→ Aim of the task:
In the data below, find each line carrying the string "none" and copy it out.

→ Data for processing:

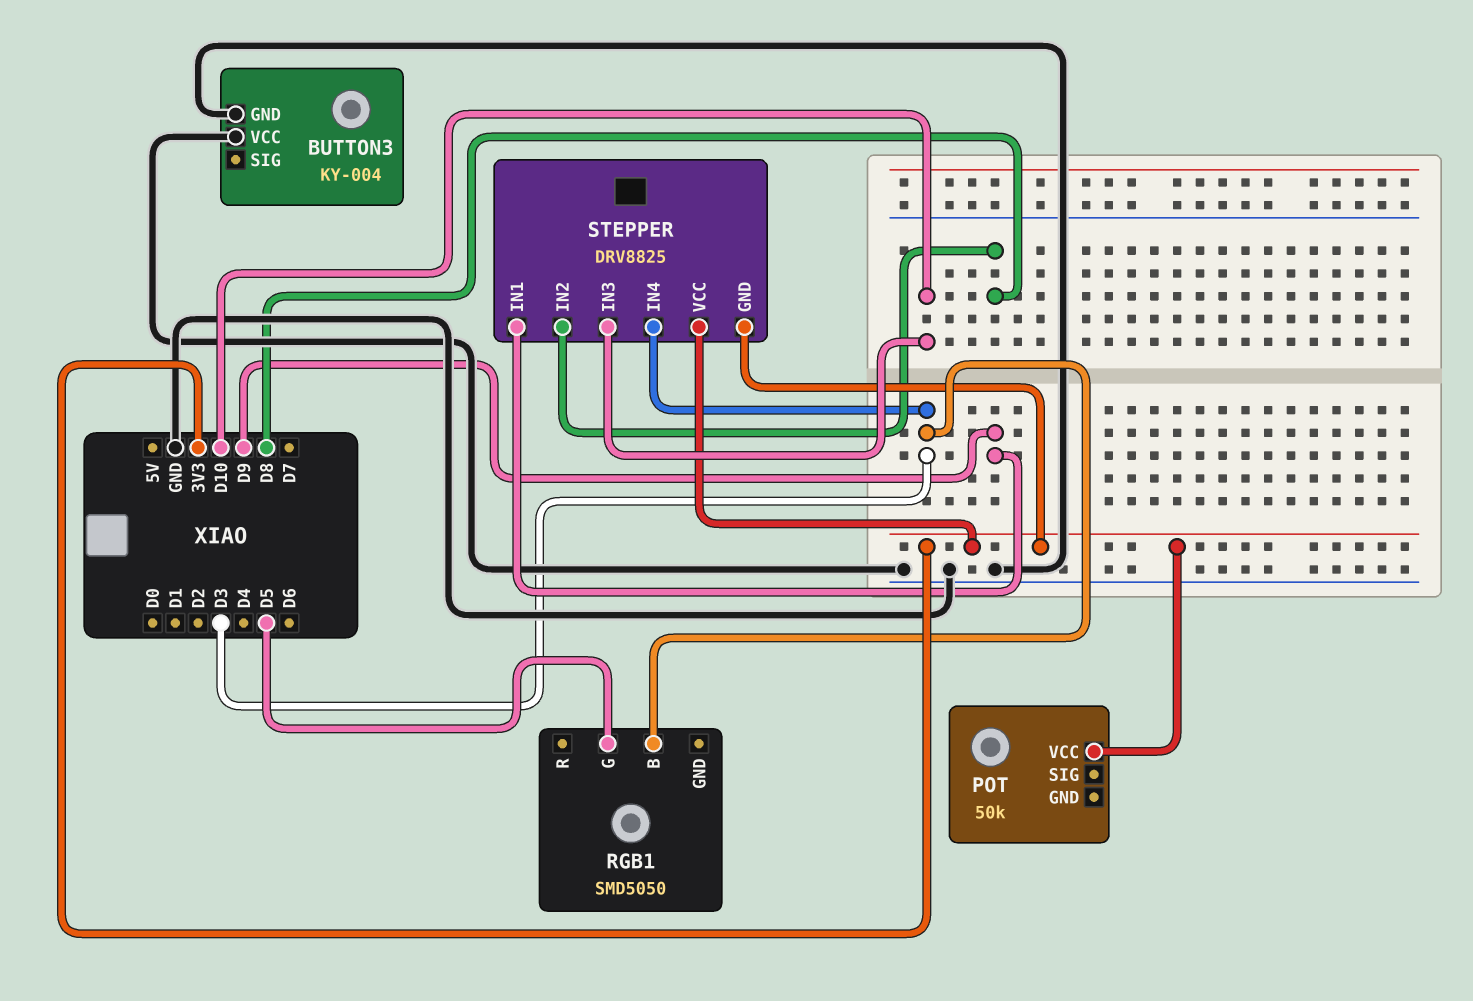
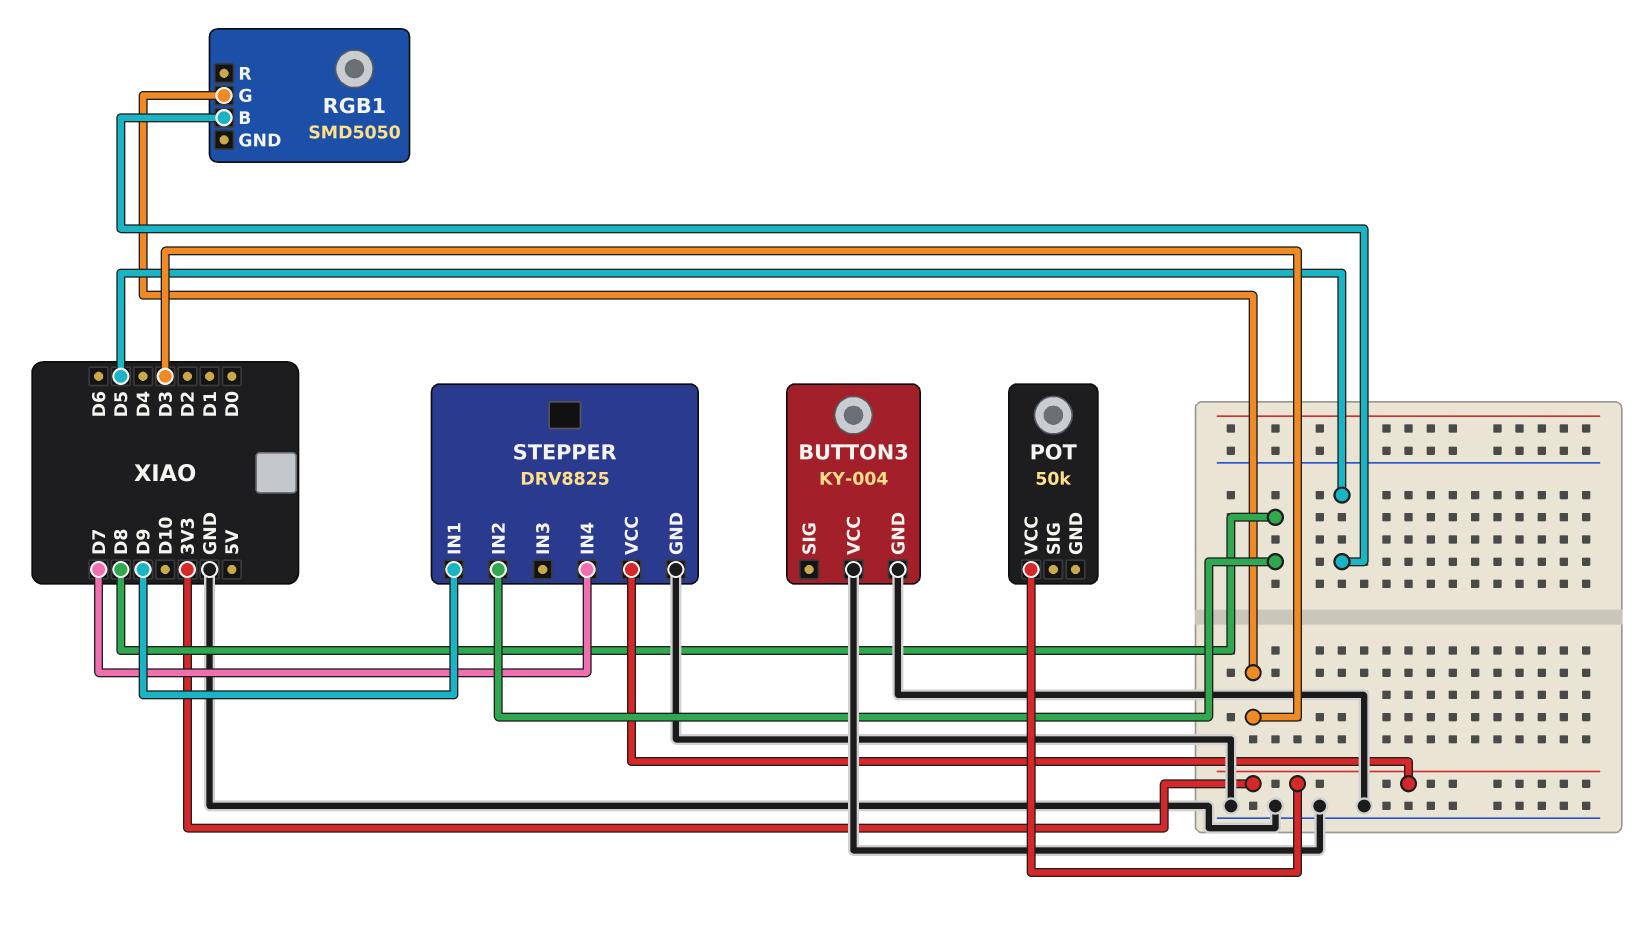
RGB1 pin B: D3 -> D5
RGB1 pin G: D5 -> D3
STEPPER pin GND: 3V3 -> GND
STEPPER pin IN3: D10 -> none
STEPPER pin IN4: D3 -> D7

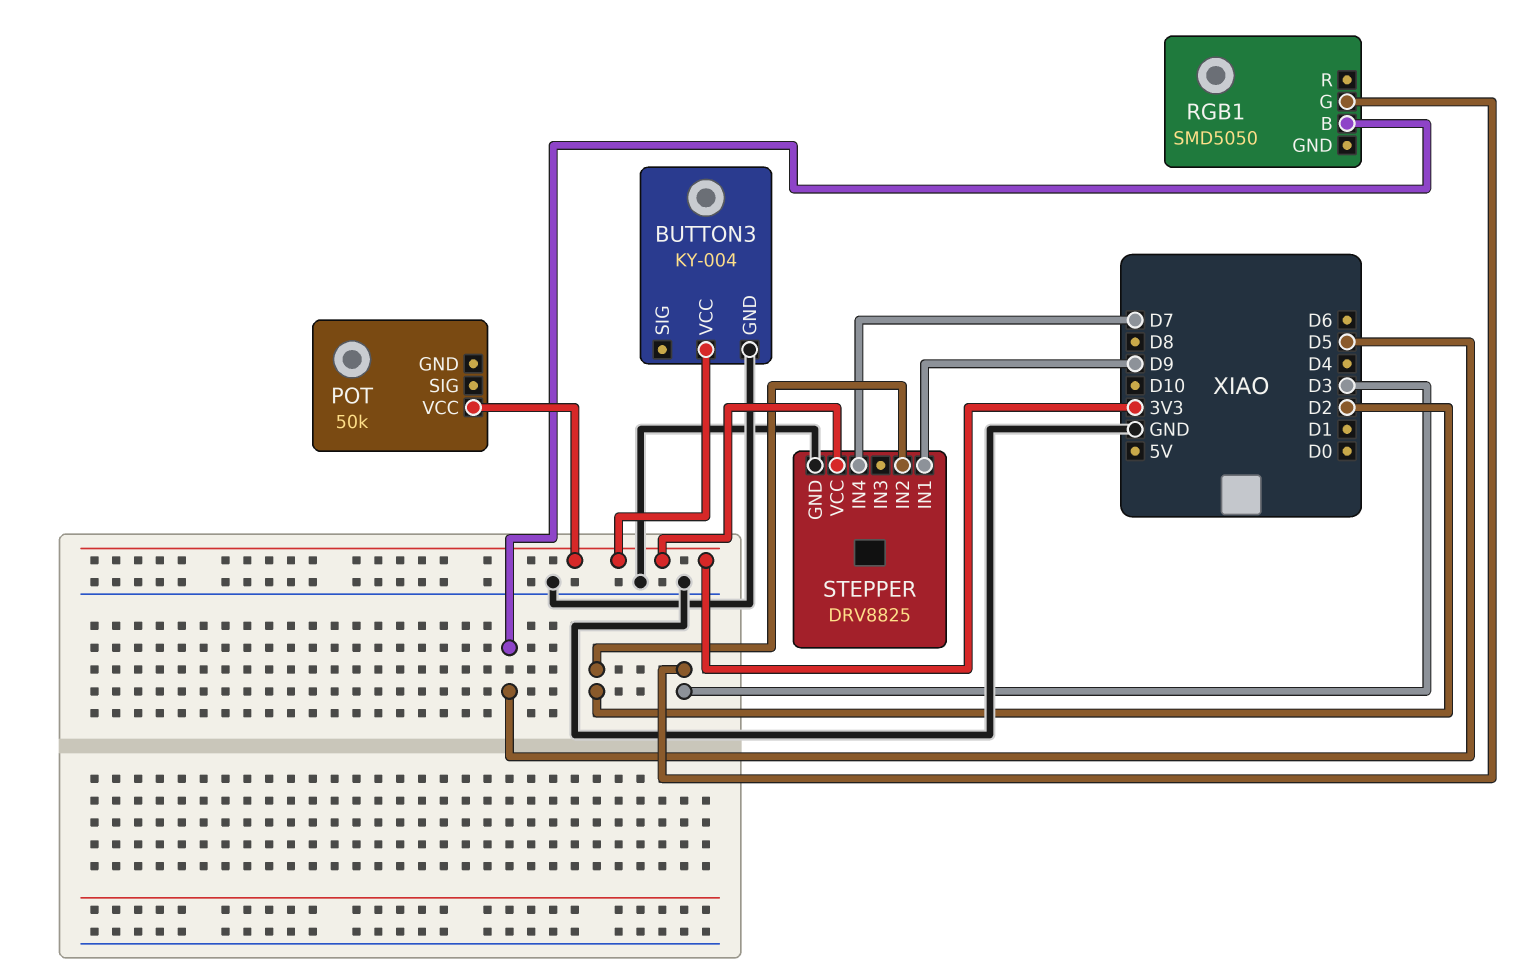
BUTTON3 pin VCC: GND -> 3V3
STEPPER pin IN2: D8 -> D2

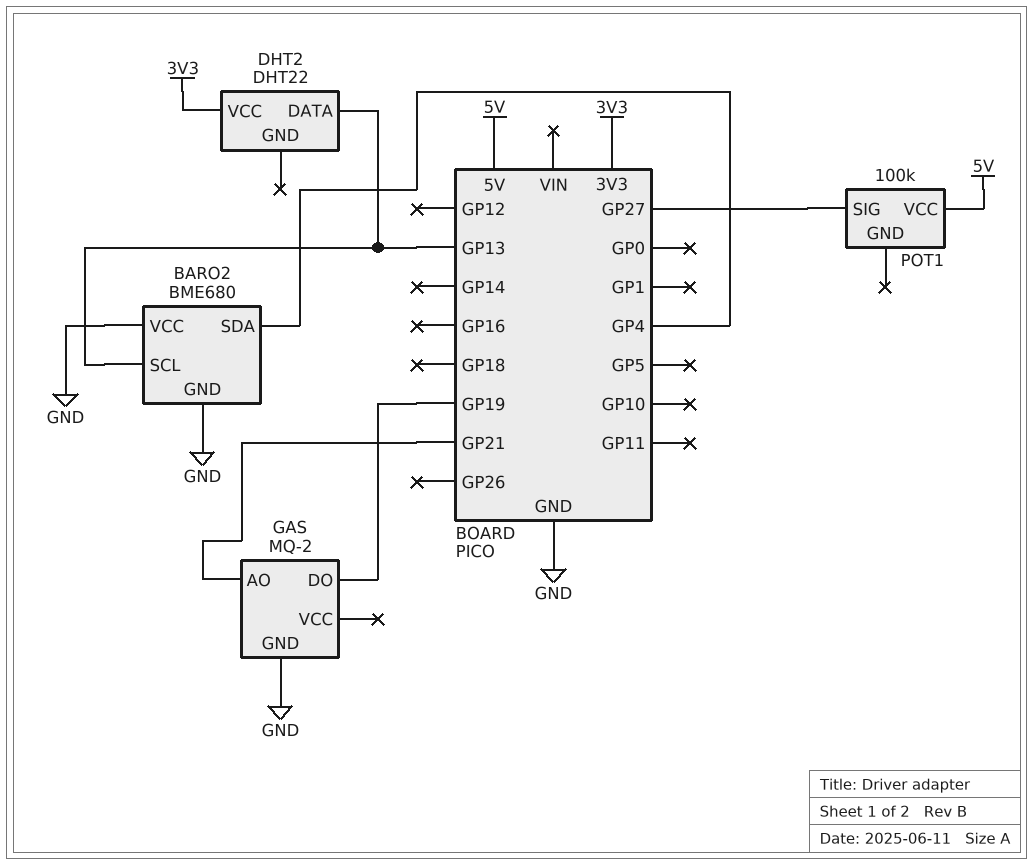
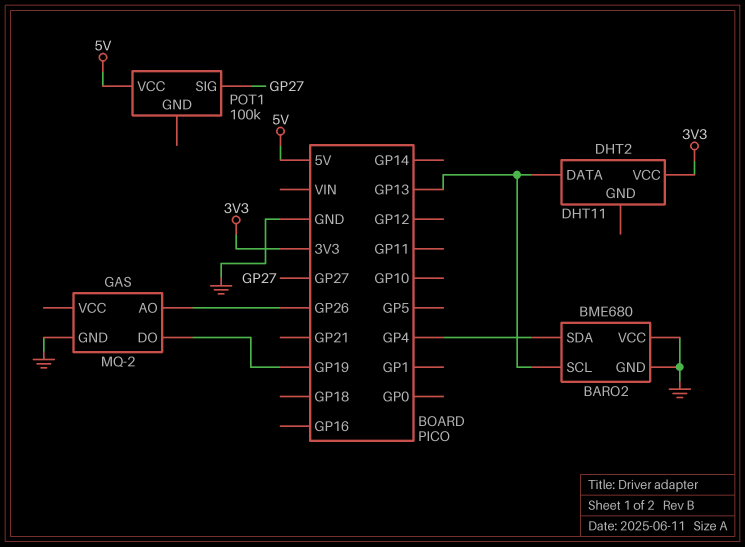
DHT2: DHT22 -> DHT11
GAS pin AO: GP21 -> GP26

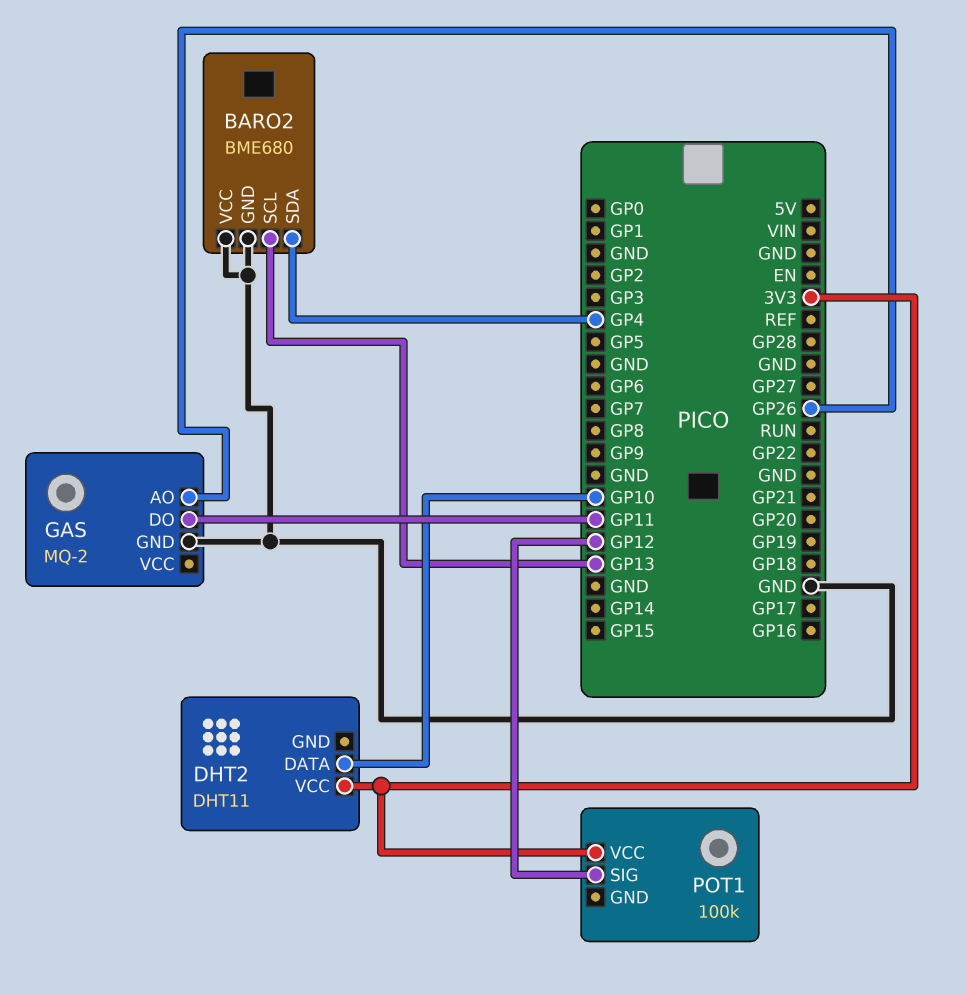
DHT2 pin DATA: GP13 -> GP10
GAS pin DO: GP19 -> GP11
POT1 pin SIG: GP27 -> GP12
POT1 pin VCC: 5V -> 3V3

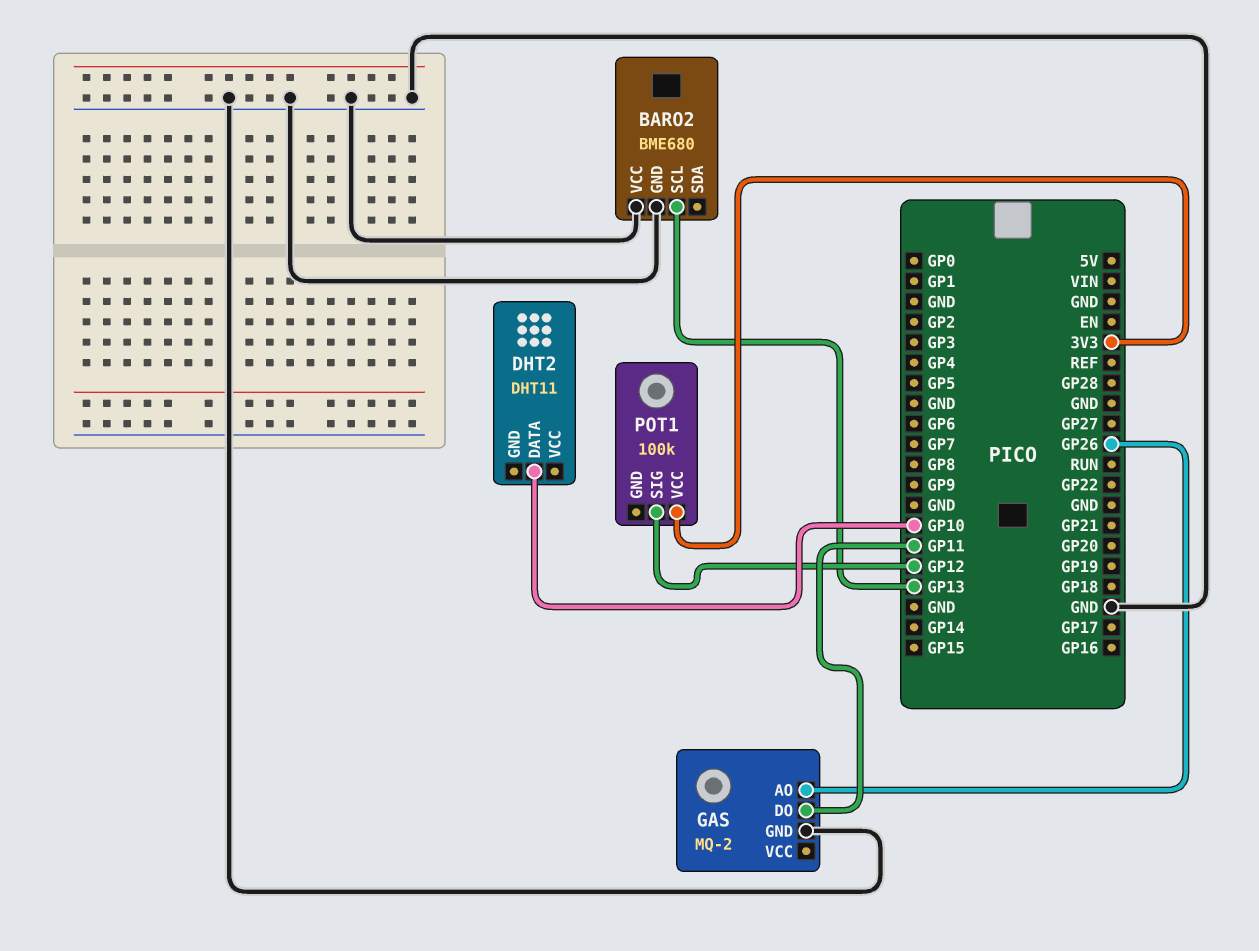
BARO2 pin SDA: GP4 -> none
DHT2 pin VCC: 3V3 -> none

→ Response for this exercise:
STEPPER pin IN3: D10 -> none
BARO2 pin SDA: GP4 -> none
DHT2 pin VCC: 3V3 -> none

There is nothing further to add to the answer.